Please reproduce exactly the lines from the start of the records through the one containing "TP2: test point (N_11) -> none", and nothing more.

(Records from a data collection)
———

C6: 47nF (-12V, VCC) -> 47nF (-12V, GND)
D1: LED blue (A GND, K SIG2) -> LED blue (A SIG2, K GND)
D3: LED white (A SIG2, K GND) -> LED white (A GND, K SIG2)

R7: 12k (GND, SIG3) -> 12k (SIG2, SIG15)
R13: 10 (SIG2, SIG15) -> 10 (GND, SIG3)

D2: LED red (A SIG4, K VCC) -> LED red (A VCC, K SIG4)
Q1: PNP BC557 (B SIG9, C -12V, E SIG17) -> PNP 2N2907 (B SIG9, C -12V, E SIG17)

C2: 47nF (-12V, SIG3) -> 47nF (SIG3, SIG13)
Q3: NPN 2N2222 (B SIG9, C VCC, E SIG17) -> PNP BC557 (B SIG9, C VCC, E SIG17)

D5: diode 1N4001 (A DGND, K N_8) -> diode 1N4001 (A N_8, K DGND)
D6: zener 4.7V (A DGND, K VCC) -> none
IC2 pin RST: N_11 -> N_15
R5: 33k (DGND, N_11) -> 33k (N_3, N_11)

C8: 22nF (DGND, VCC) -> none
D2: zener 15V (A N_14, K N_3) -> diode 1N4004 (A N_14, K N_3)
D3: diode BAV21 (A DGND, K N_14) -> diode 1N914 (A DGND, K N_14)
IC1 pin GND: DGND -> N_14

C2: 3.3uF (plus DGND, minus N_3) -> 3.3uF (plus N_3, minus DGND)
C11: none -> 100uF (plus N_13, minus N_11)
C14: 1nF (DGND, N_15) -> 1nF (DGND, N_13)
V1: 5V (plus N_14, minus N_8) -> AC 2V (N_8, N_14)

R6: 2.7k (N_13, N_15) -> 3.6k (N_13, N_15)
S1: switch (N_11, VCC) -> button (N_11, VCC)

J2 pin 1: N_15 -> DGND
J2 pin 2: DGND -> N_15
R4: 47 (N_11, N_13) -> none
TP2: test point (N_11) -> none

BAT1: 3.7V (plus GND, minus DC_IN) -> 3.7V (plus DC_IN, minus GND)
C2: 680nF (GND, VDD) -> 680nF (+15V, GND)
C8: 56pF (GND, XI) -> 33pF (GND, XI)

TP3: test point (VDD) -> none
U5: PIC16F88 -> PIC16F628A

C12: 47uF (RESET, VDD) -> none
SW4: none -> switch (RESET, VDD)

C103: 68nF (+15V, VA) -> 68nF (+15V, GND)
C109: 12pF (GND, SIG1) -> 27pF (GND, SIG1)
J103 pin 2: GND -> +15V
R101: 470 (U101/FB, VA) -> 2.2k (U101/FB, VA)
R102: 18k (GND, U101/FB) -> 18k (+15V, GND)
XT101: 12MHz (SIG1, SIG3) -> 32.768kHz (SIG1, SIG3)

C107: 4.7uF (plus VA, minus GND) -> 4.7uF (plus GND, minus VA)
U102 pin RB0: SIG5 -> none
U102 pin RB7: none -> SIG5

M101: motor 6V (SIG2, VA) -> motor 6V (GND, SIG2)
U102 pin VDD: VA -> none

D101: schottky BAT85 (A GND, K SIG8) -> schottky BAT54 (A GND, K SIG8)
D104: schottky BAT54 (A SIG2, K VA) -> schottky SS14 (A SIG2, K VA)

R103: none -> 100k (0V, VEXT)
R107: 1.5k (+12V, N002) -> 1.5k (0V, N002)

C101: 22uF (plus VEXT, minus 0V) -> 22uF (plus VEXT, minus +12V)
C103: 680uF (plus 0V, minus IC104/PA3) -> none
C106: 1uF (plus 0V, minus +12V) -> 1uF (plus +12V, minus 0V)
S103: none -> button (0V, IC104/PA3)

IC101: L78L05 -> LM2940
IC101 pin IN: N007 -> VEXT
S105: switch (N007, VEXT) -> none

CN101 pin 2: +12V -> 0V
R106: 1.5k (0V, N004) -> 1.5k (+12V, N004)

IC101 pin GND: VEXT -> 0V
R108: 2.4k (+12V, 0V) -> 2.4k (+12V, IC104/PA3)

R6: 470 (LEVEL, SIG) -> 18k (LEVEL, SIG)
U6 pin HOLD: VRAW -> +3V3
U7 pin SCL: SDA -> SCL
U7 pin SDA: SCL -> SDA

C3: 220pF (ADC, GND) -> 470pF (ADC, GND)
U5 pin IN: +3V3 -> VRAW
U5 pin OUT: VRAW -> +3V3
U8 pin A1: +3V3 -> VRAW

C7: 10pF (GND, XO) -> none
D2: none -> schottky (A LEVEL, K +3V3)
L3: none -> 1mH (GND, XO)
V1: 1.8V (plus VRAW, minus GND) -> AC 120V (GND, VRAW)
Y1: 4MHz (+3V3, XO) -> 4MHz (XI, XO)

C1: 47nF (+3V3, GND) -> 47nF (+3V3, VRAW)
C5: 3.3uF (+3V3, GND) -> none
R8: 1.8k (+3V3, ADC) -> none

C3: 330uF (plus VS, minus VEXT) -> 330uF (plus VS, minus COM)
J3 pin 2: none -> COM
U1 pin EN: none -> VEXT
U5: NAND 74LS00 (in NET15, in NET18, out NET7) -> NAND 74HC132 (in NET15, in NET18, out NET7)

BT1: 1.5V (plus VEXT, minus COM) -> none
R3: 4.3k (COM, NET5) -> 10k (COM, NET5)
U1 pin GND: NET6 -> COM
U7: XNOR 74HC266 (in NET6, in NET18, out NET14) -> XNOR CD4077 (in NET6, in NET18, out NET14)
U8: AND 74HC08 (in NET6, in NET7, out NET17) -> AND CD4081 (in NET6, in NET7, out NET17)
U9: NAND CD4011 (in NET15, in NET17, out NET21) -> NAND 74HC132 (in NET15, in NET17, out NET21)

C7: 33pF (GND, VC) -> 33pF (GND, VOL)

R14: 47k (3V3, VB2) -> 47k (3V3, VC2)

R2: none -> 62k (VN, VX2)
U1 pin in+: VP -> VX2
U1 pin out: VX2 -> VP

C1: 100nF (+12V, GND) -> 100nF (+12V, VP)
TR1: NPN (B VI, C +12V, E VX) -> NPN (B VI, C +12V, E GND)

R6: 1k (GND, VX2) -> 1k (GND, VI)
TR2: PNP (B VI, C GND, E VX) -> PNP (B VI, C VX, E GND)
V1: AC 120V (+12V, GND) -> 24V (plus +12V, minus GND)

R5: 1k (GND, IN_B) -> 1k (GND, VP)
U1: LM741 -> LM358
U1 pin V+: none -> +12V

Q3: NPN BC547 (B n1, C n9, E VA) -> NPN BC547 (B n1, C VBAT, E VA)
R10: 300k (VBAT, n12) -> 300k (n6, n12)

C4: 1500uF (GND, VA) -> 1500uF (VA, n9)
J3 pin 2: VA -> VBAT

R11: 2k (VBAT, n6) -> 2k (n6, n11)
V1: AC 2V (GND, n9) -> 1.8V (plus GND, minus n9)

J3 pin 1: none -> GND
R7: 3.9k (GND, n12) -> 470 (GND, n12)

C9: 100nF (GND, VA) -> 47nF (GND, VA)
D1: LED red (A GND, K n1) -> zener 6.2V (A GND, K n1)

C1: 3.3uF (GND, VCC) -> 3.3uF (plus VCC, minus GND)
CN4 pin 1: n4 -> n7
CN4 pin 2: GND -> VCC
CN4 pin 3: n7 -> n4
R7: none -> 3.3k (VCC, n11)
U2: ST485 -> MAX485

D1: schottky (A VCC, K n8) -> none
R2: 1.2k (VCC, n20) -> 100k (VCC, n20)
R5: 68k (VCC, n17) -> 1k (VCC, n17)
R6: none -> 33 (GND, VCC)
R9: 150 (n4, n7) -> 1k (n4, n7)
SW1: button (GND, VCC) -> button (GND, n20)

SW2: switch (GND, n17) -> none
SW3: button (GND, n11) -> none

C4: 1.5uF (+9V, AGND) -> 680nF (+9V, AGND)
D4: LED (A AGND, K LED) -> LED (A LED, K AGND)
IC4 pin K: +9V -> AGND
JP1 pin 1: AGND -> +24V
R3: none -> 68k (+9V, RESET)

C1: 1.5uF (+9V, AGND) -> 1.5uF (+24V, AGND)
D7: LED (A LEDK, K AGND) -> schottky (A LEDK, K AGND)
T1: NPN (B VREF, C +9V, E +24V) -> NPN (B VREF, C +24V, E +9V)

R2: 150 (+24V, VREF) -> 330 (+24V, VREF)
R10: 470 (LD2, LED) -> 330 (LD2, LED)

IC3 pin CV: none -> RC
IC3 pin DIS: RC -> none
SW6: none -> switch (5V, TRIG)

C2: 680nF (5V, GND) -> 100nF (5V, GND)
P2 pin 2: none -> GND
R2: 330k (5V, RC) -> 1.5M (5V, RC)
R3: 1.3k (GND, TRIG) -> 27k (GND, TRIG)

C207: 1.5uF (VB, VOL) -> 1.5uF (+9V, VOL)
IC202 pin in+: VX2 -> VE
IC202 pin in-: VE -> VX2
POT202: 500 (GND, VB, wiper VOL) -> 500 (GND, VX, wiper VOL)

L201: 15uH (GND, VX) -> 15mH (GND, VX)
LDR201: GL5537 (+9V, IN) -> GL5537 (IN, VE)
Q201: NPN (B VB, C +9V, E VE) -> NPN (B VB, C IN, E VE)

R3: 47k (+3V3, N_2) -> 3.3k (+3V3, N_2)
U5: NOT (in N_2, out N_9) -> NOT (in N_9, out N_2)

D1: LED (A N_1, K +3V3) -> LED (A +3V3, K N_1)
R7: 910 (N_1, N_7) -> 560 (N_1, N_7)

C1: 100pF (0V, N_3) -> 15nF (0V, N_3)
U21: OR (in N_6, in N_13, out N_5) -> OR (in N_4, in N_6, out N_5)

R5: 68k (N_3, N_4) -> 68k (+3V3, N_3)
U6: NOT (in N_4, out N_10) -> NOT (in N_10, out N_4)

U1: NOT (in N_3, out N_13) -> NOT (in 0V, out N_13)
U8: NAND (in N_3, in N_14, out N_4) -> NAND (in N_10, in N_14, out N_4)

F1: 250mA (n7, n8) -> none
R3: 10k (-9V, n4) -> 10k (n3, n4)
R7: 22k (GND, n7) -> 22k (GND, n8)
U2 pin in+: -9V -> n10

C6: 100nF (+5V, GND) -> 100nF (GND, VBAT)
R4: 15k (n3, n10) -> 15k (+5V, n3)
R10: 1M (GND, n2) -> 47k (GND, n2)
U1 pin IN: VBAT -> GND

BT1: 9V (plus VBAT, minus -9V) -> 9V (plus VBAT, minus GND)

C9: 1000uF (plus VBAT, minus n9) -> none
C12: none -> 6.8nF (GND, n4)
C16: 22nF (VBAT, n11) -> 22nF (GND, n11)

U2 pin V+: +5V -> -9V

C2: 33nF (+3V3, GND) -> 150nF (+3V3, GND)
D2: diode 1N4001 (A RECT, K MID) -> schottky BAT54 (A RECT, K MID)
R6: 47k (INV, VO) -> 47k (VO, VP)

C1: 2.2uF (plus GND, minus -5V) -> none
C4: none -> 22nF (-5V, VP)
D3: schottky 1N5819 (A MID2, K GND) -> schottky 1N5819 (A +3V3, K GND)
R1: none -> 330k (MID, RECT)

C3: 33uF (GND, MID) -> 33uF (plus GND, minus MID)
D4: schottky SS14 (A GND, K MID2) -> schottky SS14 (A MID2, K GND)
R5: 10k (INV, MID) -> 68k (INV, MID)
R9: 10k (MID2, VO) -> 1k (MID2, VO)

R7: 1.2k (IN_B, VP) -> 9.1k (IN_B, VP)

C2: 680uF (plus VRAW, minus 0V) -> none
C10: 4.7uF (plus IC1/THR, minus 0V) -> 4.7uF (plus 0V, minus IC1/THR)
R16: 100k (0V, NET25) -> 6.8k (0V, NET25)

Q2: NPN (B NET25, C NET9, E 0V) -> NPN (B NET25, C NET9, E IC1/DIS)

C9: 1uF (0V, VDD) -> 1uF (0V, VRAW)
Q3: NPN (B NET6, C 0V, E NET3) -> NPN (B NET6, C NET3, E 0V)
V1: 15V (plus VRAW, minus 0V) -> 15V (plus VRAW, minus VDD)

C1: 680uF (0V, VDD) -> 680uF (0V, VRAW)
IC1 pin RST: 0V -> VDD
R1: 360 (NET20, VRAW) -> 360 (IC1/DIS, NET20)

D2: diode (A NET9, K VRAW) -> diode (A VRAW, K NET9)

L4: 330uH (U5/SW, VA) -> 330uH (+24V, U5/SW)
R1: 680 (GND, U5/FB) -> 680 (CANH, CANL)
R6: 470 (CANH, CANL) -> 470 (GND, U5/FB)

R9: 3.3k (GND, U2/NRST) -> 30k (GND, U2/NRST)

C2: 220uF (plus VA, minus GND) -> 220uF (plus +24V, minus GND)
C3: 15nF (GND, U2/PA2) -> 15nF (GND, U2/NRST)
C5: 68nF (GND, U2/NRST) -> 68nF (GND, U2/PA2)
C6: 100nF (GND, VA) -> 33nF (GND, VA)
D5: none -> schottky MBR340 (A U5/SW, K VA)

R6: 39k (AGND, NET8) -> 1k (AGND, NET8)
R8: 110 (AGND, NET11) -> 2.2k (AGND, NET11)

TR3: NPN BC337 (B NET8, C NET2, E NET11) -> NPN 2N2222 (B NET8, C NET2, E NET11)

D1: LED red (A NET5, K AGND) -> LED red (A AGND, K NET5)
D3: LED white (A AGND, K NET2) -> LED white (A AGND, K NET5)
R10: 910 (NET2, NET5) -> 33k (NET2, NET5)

———

**Result for this exercise:**
C6: 47nF (-12V, VCC) -> 47nF (-12V, GND)
D1: LED blue (A GND, K SIG2) -> LED blue (A SIG2, K GND)
D3: LED white (A SIG2, K GND) -> LED white (A GND, K SIG2)

R7: 12k (GND, SIG3) -> 12k (SIG2, SIG15)
R13: 10 (SIG2, SIG15) -> 10 (GND, SIG3)

D2: LED red (A SIG4, K VCC) -> LED red (A VCC, K SIG4)
Q1: PNP BC557 (B SIG9, C -12V, E SIG17) -> PNP 2N2907 (B SIG9, C -12V, E SIG17)

C2: 47nF (-12V, SIG3) -> 47nF (SIG3, SIG13)
Q3: NPN 2N2222 (B SIG9, C VCC, E SIG17) -> PNP BC557 (B SIG9, C VCC, E SIG17)

D5: diode 1N4001 (A DGND, K N_8) -> diode 1N4001 (A N_8, K DGND)
D6: zener 4.7V (A DGND, K VCC) -> none
IC2 pin RST: N_11 -> N_15
R5: 33k (DGND, N_11) -> 33k (N_3, N_11)

C8: 22nF (DGND, VCC) -> none
D2: zener 15V (A N_14, K N_3) -> diode 1N4004 (A N_14, K N_3)
D3: diode BAV21 (A DGND, K N_14) -> diode 1N914 (A DGND, K N_14)
IC1 pin GND: DGND -> N_14

C2: 3.3uF (plus DGND, minus N_3) -> 3.3uF (plus N_3, minus DGND)
C11: none -> 100uF (plus N_13, minus N_11)
C14: 1nF (DGND, N_15) -> 1nF (DGND, N_13)
V1: 5V (plus N_14, minus N_8) -> AC 2V (N_8, N_14)

R6: 2.7k (N_13, N_15) -> 3.6k (N_13, N_15)
S1: switch (N_11, VCC) -> button (N_11, VCC)

J2 pin 1: N_15 -> DGND
J2 pin 2: DGND -> N_15
R4: 47 (N_11, N_13) -> none
TP2: test point (N_11) -> none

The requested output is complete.